_Exercise aim_: Copy out the entries from the line containing "swamps (143, 273)" through the line containing "Jason (1506, 321)", both included, with nothing changed.

_Task inputs_:
....
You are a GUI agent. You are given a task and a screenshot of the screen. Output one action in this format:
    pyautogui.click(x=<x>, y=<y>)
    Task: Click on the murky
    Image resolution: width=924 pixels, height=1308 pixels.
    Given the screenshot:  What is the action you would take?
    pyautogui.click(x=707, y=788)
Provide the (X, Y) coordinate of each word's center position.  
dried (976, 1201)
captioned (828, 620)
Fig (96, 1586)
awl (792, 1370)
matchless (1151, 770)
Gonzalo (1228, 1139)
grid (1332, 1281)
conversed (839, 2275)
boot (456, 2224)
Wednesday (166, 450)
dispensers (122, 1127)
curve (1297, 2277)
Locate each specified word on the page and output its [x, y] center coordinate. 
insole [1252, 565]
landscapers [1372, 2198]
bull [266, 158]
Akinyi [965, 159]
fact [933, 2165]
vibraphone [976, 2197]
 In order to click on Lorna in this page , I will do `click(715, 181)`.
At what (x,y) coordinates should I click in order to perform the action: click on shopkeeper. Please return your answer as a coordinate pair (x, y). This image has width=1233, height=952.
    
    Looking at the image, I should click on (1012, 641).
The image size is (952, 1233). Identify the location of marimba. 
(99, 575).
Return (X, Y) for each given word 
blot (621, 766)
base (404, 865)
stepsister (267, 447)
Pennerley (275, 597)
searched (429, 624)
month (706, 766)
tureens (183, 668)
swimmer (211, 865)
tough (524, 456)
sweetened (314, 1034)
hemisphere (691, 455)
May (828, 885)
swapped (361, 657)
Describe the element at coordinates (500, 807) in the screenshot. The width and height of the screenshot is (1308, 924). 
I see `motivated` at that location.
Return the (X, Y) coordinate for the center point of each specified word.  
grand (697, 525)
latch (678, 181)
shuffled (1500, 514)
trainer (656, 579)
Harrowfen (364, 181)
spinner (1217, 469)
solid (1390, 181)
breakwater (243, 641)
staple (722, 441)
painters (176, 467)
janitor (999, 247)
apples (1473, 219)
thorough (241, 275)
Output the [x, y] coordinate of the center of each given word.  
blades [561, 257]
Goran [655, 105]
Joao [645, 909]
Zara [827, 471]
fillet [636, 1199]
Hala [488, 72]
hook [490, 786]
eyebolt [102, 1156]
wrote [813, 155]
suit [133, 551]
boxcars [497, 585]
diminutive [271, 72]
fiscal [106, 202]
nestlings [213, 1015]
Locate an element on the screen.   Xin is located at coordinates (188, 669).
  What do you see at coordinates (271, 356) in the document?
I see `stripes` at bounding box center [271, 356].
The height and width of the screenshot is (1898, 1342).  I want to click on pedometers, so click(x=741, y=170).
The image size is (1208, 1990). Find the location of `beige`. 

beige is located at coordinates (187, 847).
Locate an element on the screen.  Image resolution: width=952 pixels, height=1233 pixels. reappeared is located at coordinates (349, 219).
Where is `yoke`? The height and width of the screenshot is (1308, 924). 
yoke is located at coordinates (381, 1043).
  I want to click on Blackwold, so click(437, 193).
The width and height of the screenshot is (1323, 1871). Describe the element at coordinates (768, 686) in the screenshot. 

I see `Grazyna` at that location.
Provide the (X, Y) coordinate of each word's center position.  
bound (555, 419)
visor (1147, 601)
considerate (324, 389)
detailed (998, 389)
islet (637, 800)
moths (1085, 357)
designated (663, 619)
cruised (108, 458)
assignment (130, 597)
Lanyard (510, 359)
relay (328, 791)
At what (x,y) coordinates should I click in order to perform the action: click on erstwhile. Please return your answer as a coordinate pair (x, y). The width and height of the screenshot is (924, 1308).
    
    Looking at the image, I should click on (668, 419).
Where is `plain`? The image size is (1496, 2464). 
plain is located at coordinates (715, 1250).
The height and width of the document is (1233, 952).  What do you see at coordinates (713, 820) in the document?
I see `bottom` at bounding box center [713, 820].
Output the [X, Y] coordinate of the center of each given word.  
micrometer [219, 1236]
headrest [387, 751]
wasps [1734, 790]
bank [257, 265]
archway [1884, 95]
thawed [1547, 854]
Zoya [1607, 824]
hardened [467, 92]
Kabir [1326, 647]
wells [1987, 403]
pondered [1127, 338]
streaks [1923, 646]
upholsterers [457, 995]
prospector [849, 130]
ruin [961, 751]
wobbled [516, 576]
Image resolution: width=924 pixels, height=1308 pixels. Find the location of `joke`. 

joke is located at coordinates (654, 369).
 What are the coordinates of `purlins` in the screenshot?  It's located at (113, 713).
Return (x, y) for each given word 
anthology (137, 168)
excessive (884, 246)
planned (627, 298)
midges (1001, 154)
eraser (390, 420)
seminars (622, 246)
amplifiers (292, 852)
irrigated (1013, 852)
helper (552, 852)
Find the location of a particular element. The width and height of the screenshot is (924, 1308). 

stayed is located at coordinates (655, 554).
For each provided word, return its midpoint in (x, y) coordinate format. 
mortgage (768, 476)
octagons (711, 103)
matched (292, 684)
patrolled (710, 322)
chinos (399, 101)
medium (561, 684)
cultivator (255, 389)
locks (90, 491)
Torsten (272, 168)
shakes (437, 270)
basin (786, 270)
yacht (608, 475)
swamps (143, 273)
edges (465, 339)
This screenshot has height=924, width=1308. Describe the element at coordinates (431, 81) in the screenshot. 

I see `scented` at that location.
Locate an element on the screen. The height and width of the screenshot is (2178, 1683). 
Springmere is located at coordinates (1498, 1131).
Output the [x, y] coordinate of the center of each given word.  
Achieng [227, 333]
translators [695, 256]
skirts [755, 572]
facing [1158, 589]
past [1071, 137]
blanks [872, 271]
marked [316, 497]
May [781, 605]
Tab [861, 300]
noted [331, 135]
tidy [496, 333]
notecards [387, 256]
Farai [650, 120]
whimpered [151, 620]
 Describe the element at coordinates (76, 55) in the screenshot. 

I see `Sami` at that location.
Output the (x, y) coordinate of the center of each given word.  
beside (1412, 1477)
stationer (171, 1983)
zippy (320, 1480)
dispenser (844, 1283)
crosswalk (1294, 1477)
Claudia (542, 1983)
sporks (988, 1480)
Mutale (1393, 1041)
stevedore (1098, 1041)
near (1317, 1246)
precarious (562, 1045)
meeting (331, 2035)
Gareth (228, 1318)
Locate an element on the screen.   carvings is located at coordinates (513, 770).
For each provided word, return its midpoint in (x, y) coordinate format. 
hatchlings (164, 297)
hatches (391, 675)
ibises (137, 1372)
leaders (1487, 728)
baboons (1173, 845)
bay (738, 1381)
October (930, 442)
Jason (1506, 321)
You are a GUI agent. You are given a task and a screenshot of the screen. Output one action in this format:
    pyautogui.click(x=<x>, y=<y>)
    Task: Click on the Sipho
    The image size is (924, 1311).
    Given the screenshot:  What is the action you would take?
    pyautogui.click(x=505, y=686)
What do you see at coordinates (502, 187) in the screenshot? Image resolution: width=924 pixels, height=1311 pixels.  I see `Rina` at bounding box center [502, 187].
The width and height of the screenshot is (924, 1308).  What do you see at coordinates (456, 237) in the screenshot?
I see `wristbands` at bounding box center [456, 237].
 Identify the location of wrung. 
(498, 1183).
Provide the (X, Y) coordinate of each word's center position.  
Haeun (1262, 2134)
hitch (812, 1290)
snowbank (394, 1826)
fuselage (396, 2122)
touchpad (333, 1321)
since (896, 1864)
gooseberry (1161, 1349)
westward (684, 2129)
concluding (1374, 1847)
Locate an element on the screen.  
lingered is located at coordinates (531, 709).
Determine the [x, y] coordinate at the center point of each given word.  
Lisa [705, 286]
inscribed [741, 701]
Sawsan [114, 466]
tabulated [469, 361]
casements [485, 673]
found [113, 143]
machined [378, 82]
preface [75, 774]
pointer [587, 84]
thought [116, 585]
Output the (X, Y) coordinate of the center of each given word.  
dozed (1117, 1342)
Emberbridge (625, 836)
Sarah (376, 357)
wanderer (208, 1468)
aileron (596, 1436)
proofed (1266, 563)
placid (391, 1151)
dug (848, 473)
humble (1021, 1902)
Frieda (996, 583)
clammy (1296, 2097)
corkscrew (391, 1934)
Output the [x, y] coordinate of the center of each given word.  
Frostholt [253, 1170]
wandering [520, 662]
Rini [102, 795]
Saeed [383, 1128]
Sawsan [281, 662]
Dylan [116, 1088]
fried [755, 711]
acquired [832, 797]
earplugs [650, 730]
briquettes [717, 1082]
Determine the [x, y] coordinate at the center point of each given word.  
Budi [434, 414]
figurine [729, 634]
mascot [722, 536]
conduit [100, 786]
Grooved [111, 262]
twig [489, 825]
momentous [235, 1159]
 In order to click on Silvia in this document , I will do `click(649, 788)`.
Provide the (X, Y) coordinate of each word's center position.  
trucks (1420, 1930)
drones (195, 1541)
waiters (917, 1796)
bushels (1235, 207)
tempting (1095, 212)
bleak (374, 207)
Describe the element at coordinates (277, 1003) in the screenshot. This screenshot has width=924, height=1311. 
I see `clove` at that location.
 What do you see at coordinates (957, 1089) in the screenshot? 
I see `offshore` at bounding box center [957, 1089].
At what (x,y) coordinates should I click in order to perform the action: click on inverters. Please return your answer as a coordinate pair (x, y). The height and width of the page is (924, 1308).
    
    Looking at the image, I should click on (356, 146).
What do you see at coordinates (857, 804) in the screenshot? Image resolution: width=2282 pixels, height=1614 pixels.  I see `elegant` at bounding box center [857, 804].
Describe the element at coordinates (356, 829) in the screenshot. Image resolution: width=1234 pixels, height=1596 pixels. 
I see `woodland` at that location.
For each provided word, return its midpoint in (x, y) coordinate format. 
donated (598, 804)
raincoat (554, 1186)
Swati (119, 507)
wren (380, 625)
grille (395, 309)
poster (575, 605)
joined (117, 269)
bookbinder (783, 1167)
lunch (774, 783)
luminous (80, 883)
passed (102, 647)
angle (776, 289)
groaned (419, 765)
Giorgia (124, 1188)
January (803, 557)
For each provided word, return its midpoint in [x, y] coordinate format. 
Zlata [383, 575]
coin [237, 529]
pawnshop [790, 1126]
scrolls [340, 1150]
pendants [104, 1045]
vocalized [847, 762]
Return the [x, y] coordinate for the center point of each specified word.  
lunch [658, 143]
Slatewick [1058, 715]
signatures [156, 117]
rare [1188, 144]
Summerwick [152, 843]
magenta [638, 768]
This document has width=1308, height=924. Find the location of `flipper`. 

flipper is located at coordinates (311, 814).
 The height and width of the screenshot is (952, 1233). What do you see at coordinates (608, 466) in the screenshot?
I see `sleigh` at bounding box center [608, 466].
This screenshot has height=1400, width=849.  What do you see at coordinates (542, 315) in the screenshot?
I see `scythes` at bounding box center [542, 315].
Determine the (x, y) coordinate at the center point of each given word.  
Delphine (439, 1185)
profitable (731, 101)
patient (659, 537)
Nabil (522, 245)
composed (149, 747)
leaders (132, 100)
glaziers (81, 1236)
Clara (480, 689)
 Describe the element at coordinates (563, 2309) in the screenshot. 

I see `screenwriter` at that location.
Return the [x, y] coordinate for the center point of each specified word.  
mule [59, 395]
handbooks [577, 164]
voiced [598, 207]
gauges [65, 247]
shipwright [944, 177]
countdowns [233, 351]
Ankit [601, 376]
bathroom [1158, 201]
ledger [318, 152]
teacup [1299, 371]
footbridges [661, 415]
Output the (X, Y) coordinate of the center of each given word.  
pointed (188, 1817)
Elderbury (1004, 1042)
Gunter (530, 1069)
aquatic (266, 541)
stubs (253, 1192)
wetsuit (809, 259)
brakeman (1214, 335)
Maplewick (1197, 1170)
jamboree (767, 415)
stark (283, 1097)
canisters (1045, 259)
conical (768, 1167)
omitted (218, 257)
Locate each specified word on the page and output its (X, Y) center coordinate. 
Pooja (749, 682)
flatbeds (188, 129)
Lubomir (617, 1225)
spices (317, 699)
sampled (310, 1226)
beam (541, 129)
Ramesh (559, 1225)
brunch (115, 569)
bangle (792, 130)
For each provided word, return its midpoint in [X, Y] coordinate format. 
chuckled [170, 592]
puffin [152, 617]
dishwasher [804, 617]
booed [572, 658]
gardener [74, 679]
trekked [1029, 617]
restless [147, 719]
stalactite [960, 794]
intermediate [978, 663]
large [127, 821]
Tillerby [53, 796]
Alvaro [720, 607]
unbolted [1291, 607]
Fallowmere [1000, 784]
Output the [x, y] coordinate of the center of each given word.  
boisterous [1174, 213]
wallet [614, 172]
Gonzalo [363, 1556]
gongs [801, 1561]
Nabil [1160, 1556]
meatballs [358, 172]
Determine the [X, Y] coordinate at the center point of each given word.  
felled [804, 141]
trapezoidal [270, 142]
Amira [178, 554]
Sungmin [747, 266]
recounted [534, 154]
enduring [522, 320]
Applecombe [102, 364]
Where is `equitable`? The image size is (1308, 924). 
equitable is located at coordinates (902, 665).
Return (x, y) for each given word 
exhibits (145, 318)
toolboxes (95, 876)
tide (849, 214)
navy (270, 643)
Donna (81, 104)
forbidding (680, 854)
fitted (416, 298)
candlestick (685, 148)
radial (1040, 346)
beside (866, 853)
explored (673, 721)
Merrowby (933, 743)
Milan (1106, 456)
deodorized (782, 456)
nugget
....
_Complete response_:
swamps (143, 273)
edges (465, 339)
This screenshot has height=924, width=1308. Describe the element at coordinates (431, 81) in the screenshot. 

I see `scented` at that location.
Locate an element on the screen. The height and width of the screenshot is (2178, 1683). 
Springmere is located at coordinates (1498, 1131).
Output the [x, y] coordinate of the center of each given word.  
Achieng [227, 333]
translators [695, 256]
skirts [755, 572]
facing [1158, 589]
past [1071, 137]
blanks [872, 271]
marked [316, 497]
May [781, 605]
Tab [861, 300]
noted [331, 135]
tidy [496, 333]
notecards [387, 256]
Farai [650, 120]
whimpered [151, 620]
 Describe the element at coordinates (76, 55) in the screenshot. 

I see `Sami` at that location.
Output the (x, y) coordinate of the center of each given word.  
beside (1412, 1477)
stationer (171, 1983)
zippy (320, 1480)
dispenser (844, 1283)
crosswalk (1294, 1477)
Claudia (542, 1983)
sporks (988, 1480)
Mutale (1393, 1041)
stevedore (1098, 1041)
near (1317, 1246)
precarious (562, 1045)
meeting (331, 2035)
Gareth (228, 1318)
Locate an element on the screen.   carvings is located at coordinates (513, 770).
For each provided word, return its midpoint in (x, y) coordinate format. 
hatchlings (164, 297)
hatches (391, 675)
ibises (137, 1372)
leaders (1487, 728)
baboons (1173, 845)
bay (738, 1381)
October (930, 442)
Jason (1506, 321)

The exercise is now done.